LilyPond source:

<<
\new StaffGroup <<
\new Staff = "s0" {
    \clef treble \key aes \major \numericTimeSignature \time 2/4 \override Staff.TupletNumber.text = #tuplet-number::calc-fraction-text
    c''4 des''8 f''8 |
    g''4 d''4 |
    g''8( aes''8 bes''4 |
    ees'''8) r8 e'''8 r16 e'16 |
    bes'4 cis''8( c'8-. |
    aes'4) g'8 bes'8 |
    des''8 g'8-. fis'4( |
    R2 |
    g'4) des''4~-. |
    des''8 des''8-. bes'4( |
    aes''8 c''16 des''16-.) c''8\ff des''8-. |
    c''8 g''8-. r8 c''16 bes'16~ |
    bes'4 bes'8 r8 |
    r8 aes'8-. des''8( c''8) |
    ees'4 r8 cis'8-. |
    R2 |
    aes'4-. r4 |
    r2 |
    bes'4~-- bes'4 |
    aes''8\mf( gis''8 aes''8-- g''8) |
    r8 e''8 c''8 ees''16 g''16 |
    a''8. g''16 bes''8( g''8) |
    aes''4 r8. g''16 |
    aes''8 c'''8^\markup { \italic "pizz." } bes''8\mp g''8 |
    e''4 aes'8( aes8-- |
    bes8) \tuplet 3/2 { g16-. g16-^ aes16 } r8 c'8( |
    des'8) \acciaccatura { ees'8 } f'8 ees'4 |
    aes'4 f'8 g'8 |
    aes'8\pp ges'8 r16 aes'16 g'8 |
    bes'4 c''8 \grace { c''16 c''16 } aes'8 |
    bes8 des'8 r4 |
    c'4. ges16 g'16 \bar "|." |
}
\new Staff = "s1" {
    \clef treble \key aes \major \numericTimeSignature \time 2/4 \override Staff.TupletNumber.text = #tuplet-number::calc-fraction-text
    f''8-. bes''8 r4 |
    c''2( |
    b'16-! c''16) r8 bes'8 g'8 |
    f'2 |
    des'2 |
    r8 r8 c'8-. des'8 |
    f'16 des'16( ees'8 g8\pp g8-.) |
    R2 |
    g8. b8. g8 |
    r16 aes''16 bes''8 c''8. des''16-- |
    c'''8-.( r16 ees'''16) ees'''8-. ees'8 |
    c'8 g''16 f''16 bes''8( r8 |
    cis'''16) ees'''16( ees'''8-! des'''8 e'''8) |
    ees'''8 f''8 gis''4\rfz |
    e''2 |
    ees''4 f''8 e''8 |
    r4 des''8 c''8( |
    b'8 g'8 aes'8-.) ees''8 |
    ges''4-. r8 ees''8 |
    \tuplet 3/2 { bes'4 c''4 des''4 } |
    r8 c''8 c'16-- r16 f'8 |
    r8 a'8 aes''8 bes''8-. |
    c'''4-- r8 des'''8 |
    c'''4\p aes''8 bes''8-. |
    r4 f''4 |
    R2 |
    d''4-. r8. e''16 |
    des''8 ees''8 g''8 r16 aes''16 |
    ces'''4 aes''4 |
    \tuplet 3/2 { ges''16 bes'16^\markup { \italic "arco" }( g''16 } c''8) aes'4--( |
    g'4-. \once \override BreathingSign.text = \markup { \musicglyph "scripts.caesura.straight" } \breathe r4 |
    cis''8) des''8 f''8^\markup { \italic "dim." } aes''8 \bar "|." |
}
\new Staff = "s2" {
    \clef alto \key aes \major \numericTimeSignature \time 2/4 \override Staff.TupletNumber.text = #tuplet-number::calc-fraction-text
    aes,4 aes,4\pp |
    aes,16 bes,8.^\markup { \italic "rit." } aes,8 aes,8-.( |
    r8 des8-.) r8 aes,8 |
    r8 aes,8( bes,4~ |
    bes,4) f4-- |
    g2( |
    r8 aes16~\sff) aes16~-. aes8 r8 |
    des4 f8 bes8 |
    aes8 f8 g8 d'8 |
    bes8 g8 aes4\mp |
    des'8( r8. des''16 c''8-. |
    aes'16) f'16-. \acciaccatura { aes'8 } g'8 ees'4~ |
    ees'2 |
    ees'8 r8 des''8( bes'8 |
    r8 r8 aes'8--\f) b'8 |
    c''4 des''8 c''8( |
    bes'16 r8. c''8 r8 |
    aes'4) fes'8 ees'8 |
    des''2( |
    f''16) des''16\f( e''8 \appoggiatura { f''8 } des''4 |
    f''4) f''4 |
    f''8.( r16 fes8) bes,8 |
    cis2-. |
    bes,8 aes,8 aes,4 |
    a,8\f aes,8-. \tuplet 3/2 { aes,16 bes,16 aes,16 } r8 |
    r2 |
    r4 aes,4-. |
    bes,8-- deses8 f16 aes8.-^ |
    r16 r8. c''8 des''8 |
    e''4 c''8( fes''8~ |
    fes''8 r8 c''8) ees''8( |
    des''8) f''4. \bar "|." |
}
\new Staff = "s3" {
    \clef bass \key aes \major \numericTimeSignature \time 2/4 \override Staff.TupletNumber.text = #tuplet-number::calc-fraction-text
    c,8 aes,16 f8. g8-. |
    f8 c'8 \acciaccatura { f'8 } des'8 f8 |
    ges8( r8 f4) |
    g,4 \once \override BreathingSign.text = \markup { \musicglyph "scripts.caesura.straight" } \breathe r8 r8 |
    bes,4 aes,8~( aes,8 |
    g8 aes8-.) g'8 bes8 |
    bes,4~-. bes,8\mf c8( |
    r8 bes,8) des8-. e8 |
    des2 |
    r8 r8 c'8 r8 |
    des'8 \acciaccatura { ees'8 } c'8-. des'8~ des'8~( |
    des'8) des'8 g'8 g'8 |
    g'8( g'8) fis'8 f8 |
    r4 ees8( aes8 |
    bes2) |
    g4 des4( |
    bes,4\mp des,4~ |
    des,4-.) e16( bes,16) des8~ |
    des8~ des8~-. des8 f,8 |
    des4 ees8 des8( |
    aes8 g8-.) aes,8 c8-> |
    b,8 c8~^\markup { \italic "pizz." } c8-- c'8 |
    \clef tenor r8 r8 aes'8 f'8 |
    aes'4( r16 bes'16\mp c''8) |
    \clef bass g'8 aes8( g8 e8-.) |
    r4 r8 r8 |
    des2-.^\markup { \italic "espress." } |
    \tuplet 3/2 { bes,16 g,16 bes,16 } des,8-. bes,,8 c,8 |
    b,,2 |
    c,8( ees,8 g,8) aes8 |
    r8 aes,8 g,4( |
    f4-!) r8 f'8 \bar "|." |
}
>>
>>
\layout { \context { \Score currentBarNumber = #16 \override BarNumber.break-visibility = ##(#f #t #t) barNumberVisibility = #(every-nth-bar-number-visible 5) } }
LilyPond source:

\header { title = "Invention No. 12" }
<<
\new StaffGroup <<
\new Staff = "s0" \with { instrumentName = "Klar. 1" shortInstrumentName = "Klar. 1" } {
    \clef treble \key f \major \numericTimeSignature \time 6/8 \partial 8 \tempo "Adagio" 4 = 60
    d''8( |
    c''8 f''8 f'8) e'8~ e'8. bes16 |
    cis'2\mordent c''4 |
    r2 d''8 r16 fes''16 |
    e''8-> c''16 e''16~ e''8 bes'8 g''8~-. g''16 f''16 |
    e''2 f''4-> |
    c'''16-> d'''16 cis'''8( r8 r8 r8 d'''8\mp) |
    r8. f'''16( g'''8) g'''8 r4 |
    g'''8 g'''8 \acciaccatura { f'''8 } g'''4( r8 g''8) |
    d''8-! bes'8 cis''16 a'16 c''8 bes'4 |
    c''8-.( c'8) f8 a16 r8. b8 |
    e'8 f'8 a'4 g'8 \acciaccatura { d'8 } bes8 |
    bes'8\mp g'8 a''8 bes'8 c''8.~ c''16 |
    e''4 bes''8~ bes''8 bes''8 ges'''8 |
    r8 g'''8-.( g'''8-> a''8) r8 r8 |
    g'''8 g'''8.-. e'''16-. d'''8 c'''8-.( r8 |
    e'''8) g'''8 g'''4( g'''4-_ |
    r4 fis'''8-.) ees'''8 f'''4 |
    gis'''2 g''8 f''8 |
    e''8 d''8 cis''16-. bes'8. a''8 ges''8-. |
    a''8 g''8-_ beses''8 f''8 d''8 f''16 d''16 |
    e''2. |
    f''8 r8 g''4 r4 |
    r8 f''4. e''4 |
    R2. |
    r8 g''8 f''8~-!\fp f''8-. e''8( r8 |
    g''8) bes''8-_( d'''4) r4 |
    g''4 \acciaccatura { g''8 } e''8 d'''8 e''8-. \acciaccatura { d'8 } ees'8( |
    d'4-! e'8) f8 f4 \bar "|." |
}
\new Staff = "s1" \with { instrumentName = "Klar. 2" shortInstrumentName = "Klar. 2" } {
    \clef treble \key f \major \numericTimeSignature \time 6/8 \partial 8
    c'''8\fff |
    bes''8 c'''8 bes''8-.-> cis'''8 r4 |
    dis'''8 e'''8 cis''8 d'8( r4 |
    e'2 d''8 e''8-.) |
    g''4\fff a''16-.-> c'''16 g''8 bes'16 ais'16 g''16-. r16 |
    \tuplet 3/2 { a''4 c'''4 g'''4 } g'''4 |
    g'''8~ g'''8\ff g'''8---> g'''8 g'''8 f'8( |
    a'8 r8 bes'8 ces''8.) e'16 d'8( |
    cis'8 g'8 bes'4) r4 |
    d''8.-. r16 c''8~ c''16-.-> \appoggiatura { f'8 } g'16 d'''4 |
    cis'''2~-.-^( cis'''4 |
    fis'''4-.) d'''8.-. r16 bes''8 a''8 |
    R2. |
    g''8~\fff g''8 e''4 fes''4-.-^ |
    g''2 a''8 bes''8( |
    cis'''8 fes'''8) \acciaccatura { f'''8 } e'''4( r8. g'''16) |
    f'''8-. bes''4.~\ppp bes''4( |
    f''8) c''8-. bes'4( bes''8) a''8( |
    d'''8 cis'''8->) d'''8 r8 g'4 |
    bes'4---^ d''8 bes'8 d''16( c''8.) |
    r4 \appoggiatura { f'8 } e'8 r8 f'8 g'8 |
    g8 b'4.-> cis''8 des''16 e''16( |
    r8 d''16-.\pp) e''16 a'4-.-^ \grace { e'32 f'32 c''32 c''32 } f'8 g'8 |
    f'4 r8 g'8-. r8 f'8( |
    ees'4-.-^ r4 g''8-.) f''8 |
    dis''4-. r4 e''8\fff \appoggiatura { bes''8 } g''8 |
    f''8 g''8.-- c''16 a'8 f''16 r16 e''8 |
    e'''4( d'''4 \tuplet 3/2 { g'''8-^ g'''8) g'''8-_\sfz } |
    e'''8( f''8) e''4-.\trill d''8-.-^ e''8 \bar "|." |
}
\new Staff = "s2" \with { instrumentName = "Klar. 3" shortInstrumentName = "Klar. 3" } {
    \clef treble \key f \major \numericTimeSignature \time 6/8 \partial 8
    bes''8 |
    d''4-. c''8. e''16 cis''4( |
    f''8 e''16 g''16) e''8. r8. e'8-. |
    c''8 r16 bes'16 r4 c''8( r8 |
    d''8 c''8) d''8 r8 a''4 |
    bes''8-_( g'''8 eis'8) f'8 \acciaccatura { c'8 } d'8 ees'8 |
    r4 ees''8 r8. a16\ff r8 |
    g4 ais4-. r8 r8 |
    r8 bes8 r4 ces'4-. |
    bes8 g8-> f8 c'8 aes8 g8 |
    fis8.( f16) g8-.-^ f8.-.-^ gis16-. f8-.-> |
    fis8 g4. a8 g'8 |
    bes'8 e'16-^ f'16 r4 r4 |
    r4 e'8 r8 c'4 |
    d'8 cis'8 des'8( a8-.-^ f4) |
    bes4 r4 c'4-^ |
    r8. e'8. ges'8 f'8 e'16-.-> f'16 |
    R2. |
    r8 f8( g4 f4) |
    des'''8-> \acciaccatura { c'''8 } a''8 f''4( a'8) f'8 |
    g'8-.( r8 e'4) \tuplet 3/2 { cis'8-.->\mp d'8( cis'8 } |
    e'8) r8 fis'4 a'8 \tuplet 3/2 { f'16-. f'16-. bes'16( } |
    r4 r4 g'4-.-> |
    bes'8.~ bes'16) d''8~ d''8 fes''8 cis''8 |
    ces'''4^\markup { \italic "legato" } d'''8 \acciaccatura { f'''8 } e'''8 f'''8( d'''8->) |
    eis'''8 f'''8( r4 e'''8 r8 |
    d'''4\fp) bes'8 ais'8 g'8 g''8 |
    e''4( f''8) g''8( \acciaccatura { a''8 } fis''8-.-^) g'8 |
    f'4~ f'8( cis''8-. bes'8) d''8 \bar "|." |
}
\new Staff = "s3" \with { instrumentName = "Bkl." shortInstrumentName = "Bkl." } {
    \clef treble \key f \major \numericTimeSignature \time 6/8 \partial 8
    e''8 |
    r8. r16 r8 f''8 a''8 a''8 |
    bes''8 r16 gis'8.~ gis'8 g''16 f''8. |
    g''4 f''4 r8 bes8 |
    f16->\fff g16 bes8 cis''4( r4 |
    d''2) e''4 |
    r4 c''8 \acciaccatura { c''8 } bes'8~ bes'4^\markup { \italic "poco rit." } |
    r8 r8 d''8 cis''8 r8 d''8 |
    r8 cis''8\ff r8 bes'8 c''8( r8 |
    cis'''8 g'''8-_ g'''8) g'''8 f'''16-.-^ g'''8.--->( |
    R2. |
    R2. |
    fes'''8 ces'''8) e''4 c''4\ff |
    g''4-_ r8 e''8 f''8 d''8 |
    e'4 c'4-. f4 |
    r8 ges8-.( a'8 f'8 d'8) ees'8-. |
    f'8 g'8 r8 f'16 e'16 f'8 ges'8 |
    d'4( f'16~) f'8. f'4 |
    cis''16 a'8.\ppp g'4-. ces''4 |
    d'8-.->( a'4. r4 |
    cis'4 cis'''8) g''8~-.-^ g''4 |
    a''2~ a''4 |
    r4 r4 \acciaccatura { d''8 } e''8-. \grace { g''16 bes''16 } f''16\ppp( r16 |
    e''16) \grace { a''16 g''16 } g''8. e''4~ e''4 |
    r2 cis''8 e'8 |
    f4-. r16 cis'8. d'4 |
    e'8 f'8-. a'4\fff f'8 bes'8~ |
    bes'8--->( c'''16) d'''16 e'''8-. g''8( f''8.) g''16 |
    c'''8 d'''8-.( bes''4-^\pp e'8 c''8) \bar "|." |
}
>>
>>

To be done: How many lines of the items above contain the string "straight"? Case counts. Reply with the number alone.

Full solution: 2